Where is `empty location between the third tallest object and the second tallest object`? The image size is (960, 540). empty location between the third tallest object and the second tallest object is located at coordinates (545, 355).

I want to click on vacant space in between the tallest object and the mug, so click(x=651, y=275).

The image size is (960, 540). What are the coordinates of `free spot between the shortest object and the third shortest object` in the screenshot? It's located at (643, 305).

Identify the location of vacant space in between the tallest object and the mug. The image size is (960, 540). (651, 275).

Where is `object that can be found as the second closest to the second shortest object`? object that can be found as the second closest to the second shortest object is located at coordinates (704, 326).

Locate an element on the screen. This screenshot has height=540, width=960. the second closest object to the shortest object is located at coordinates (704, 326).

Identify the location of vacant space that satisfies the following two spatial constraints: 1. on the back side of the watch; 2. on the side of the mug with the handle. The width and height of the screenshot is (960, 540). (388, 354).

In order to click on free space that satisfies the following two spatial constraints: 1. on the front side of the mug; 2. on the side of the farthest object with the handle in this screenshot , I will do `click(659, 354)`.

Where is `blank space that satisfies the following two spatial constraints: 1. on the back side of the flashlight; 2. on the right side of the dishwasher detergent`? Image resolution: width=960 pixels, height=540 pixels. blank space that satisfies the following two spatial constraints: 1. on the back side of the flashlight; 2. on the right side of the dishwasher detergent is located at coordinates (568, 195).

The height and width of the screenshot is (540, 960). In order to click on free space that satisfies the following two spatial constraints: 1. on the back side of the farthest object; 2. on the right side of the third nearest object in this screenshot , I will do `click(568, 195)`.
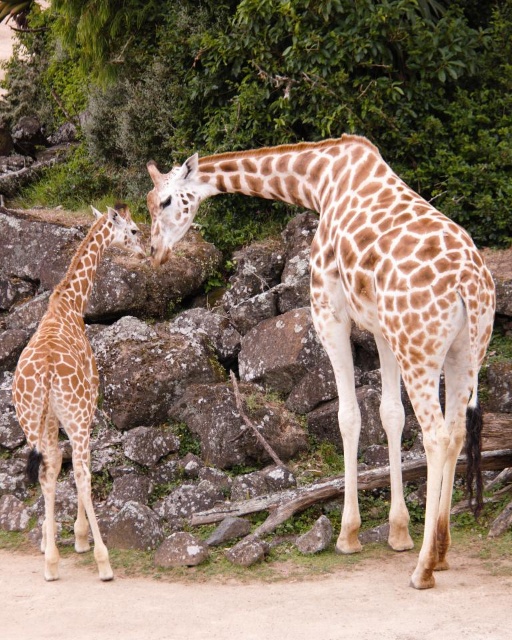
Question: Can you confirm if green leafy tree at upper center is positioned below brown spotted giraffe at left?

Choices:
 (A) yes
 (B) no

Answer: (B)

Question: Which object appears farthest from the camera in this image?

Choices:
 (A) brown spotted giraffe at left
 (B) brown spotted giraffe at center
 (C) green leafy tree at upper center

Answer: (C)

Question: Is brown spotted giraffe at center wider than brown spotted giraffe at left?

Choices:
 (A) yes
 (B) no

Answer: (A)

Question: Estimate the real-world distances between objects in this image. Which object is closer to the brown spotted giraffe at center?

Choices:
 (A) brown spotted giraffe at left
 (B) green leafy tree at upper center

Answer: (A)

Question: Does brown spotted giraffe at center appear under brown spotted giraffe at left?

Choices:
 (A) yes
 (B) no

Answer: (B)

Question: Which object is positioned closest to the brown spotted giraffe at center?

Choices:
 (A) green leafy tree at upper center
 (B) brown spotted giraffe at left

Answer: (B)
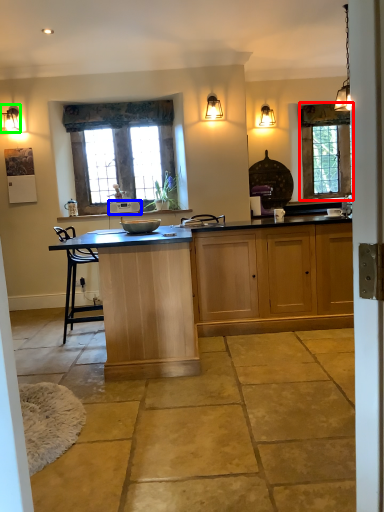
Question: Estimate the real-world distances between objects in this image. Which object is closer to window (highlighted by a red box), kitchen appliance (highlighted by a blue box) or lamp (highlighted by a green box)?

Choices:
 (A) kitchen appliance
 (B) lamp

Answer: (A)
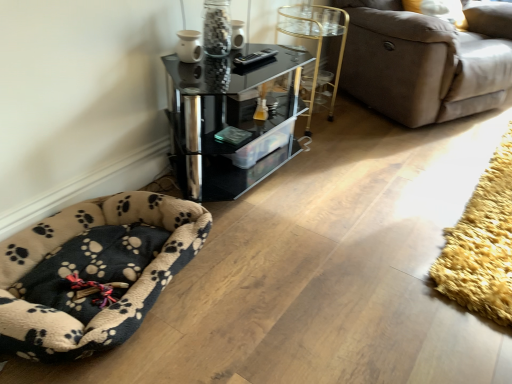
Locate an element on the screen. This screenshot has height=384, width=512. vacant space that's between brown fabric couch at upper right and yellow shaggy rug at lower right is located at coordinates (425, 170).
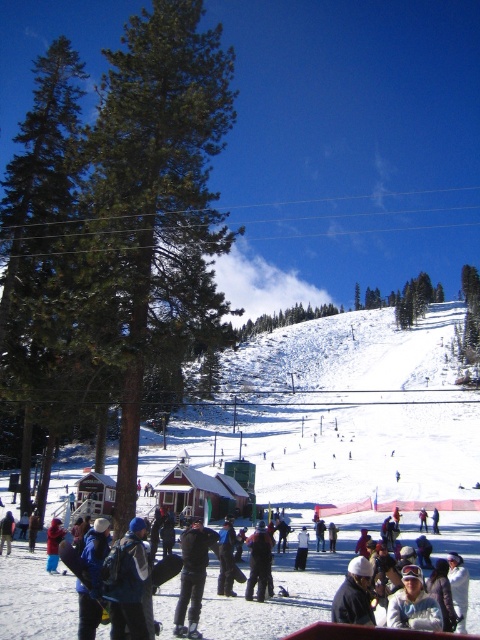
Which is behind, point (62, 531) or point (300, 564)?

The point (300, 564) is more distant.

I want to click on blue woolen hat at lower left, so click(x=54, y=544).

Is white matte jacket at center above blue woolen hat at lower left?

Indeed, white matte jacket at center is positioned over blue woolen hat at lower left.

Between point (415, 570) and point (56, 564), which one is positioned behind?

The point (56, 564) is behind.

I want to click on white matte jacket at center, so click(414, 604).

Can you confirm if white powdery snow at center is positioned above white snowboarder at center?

**Exercise directions**
Extract each line of the material that contains the word "want", copying every such line in full.

**Solution for this problem**
I want to click on vacant space in between the tallest object and the mug, so click(x=651, y=275).
I want to click on blue woolen hat at lower left, so click(x=54, y=544).
I want to click on white matte jacket at center, so click(414, 604).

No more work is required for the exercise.